### Activity
Pictures aside, copy exactly the lines running from the one with "IC13: OR 74HC32" to the end of the records.

### Exercise material
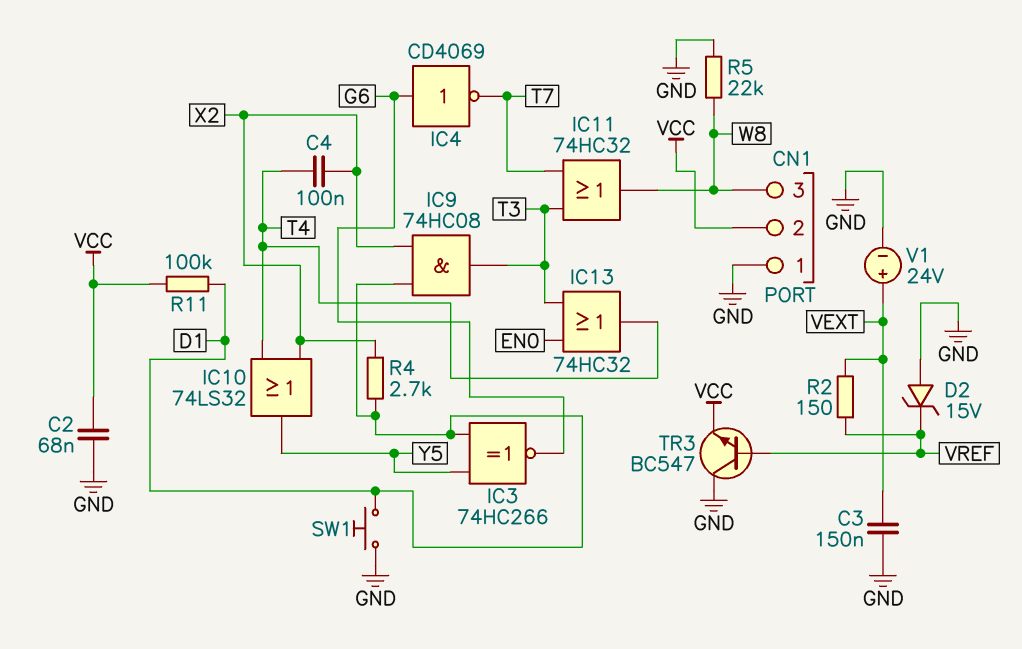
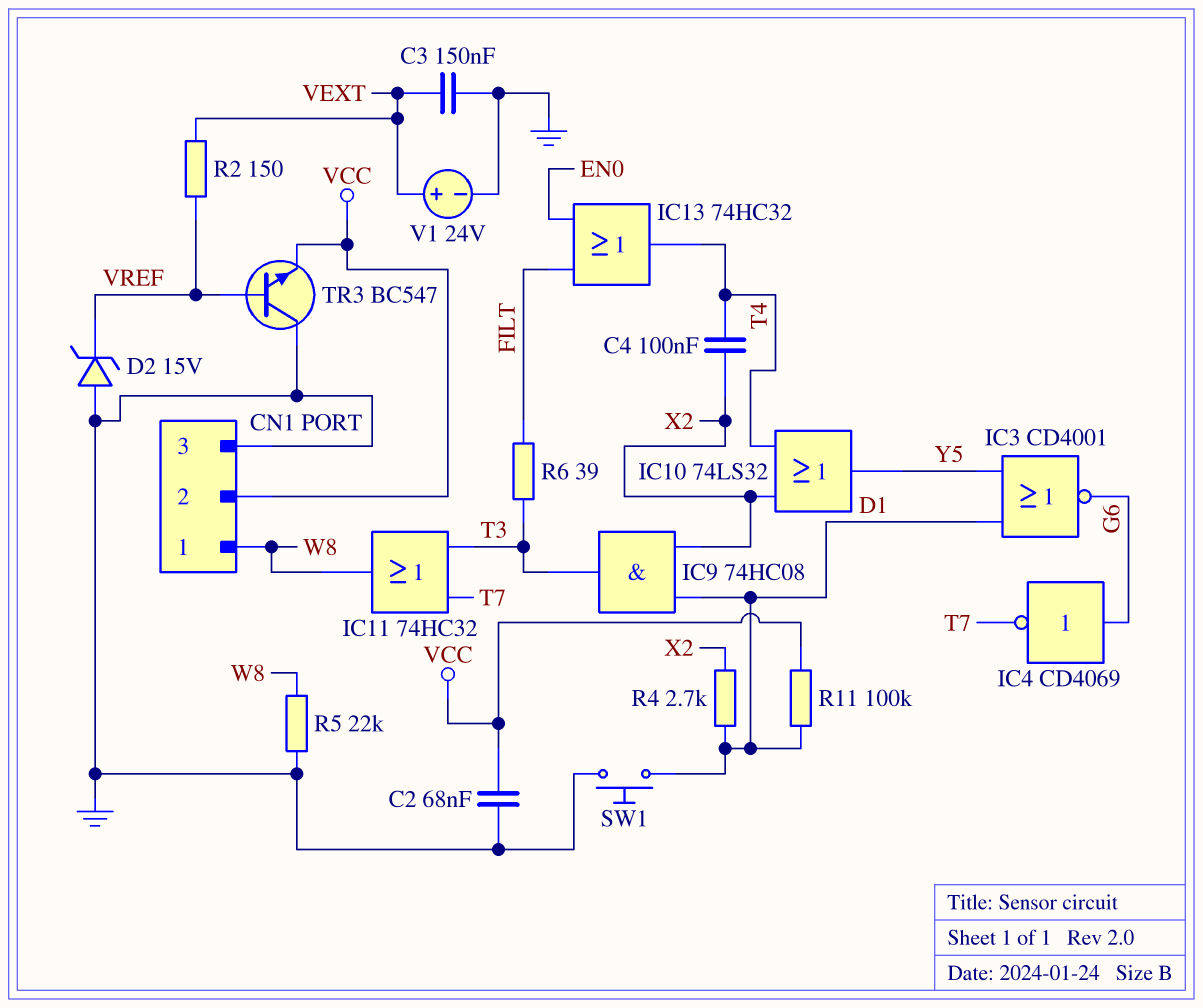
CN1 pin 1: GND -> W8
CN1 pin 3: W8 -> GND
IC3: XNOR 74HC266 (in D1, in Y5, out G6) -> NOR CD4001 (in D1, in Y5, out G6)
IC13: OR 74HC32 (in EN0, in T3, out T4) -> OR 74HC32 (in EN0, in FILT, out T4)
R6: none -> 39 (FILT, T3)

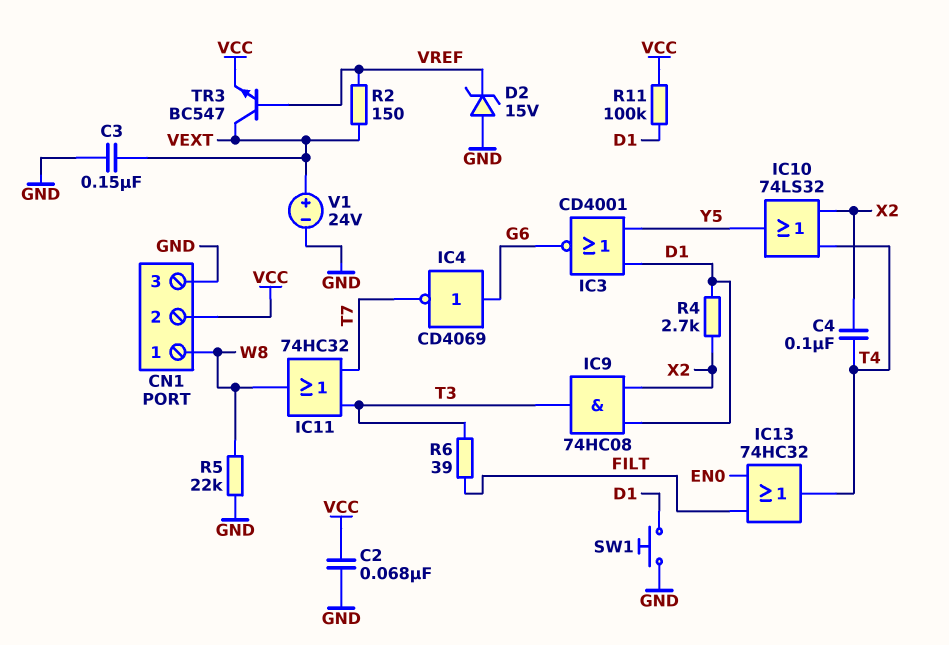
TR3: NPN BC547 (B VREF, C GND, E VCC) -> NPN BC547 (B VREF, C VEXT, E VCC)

### Reply to the exercise
IC13: OR 74HC32 (in EN0, in T3, out T4) -> OR 74HC32 (in EN0, in FILT, out T4)
R6: none -> 39 (FILT, T3)

TR3: NPN BC547 (B VREF, C GND, E VCC) -> NPN BC547 (B VREF, C VEXT, E VCC)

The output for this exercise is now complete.